> _TASK REQUIREMENTS_: Below are the records; reproduce all of them exactly but without any images.

[Scene images with change listings]

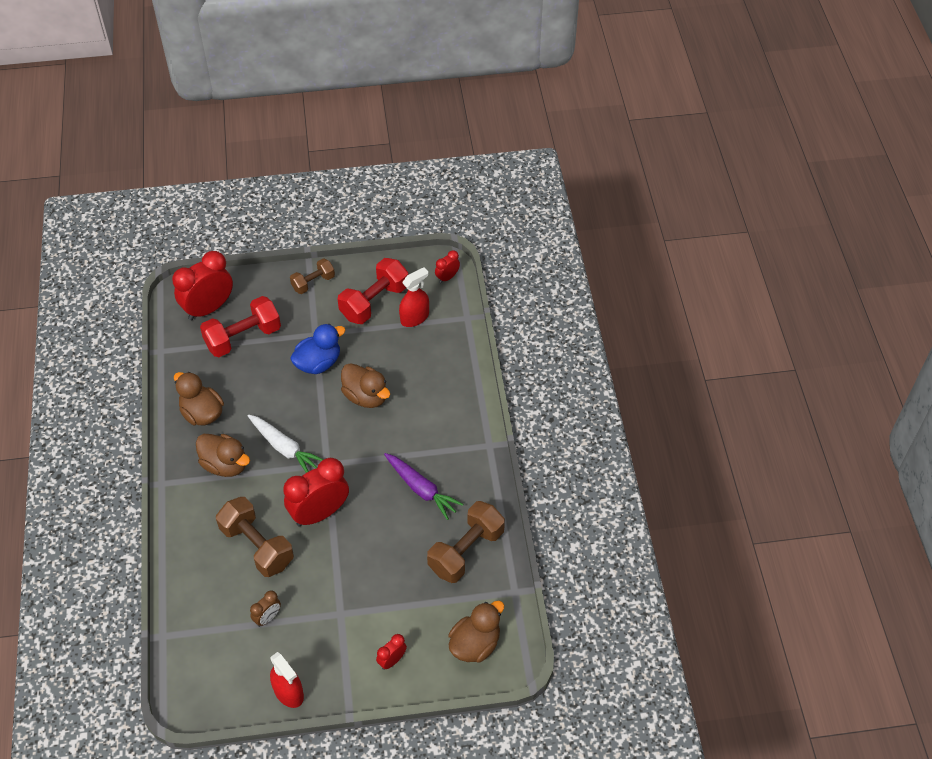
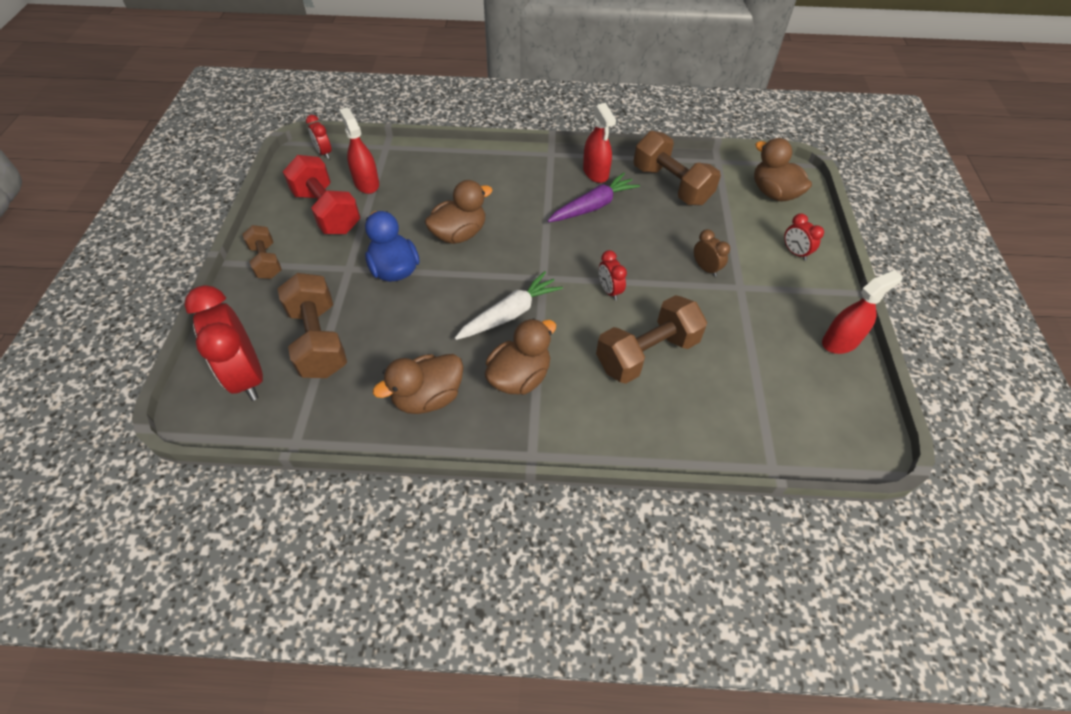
camera: 80 degrees left, 0 degrees up
(243, 337) = (319, 340): red dumbbell -> brown dumbbell
(267, 617) = (745, 352): brown clock -> brown clock (705, 268)
(319, 513) = (609, 290): red clock -> red clock, size x0.48
(469, 485) = (595, 173): none -> red spray bottle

> _ANSWER BELOW_:
camera: 80 degrees left, 0 degrees up
(243, 337) = (319, 340): red dumbbell -> brown dumbbell
(267, 617) = (745, 352): brown clock -> brown clock (705, 268)
(319, 513) = (609, 290): red clock -> red clock, size x0.48
(469, 485) = (595, 173): none -> red spray bottle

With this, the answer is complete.